TASK DESCRIPTION: Could every line below be transcribed exactly, with the pictures dropped?
(INPUT DATA begins)
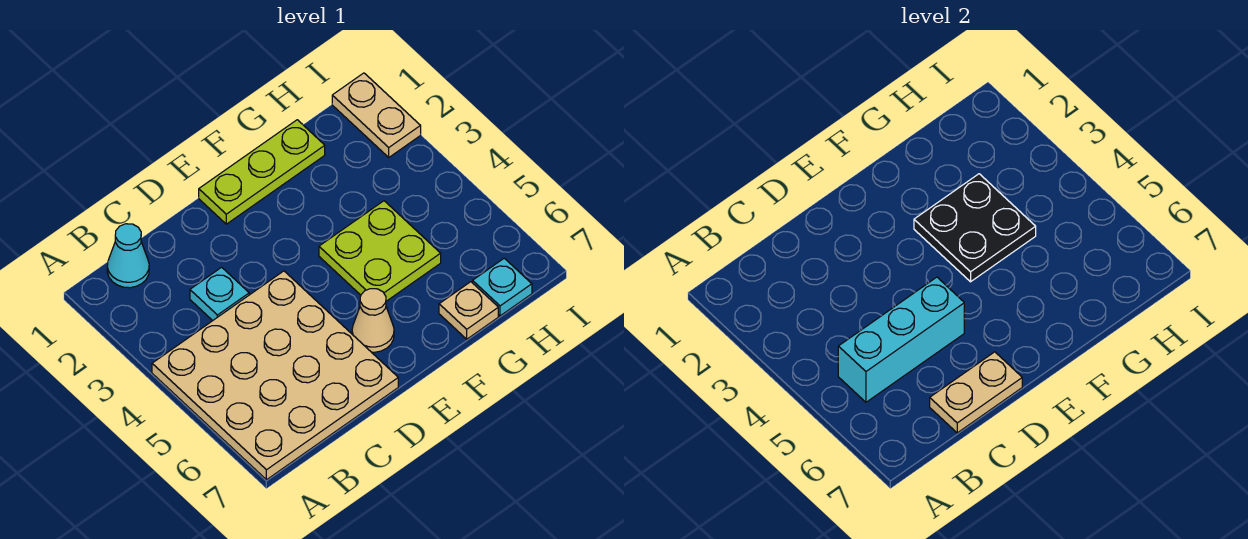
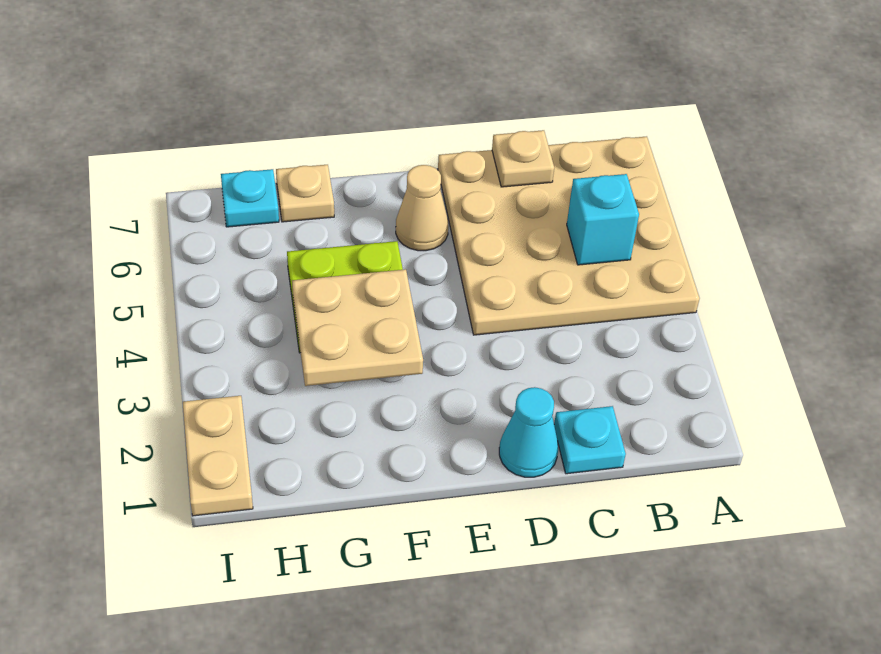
cyan 1x1 cone [107,224,149,288] -> cyan 1x1 cone moved to [499,387,558,477]
cyan 1x3 brick [838,277,964,402] -> cyan 1x1 brick [567,174,639,265]
cyan 1x1 plate [190,267,249,321] -> cyan 1x1 plate moved to [554,406,626,474]
tan 1x2 plate [930,352,1022,433] -> tan 1x1 plate [492,130,554,187]
lime 1x3 plate [199,120,325,224] -> none
black 2x2 plate [914,174,1036,282] -> tan 2x2 plate [292,269,423,386]

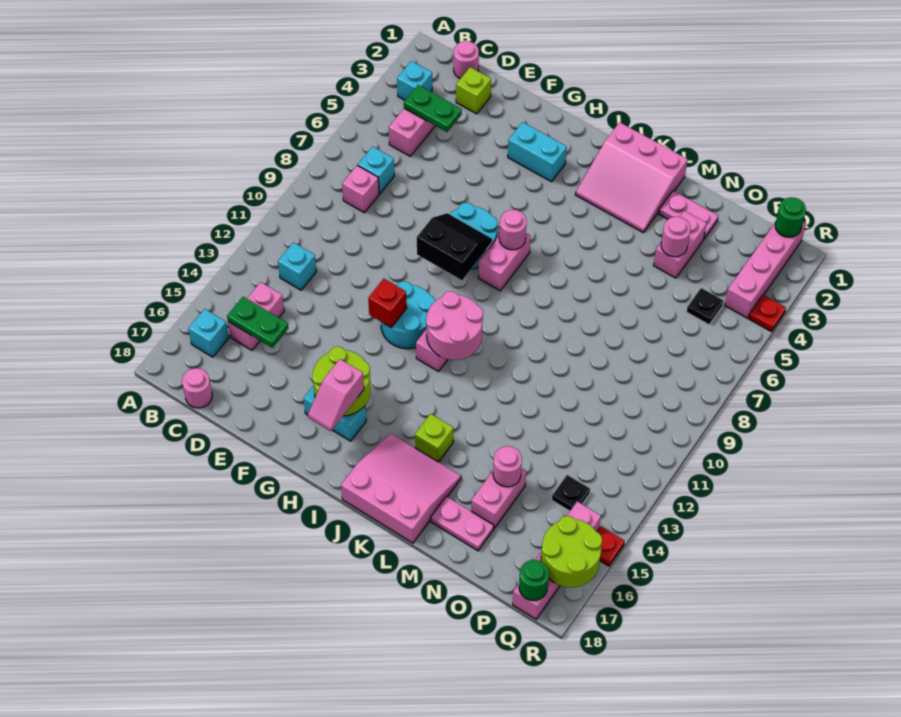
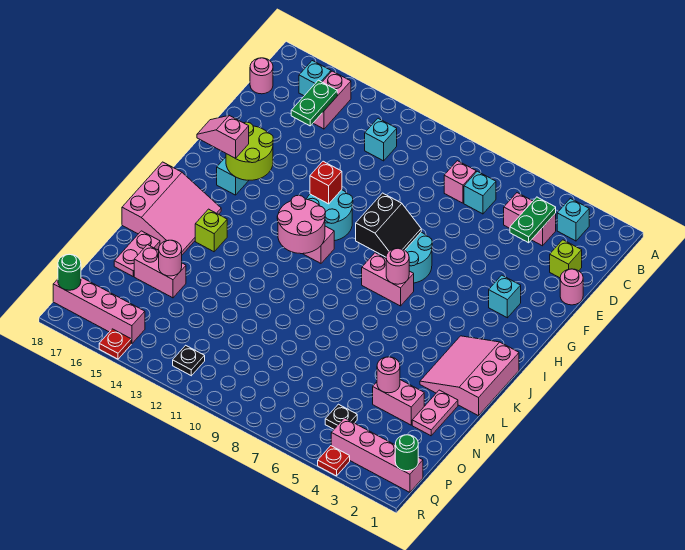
pink 1x1 round brick [454,41,479,79] -> pink 1x1 round brick moved to [560,269,583,305]
pink 1x2 brick [228,282,284,350] -> pink 1x2 brick turned to [313,71,351,129]
cyan 1x2 brick [508,122,567,182] -> cyan 1x1 brick [489,275,521,318]
black 1x1 plate [552,475,590,511] -> black 1x1 plate moved to [173,345,205,376]
lime 2x2 round brick [541,516,602,588] -> none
(INPUT DATA ends)
ANSWER TO THIS EXERCISE:
cyan 1x1 cone [107,224,149,288] -> cyan 1x1 cone moved to [499,387,558,477]
cyan 1x3 brick [838,277,964,402] -> cyan 1x1 brick [567,174,639,265]
cyan 1x1 plate [190,267,249,321] -> cyan 1x1 plate moved to [554,406,626,474]
tan 1x2 plate [930,352,1022,433] -> tan 1x1 plate [492,130,554,187]
lime 1x3 plate [199,120,325,224] -> none
black 2x2 plate [914,174,1036,282] -> tan 2x2 plate [292,269,423,386]

pink 1x1 round brick [454,41,479,79] -> pink 1x1 round brick moved to [560,269,583,305]
pink 1x2 brick [228,282,284,350] -> pink 1x2 brick turned to [313,71,351,129]
cyan 1x2 brick [508,122,567,182] -> cyan 1x1 brick [489,275,521,318]
black 1x1 plate [552,475,590,511] -> black 1x1 plate moved to [173,345,205,376]
lime 2x2 round brick [541,516,602,588] -> none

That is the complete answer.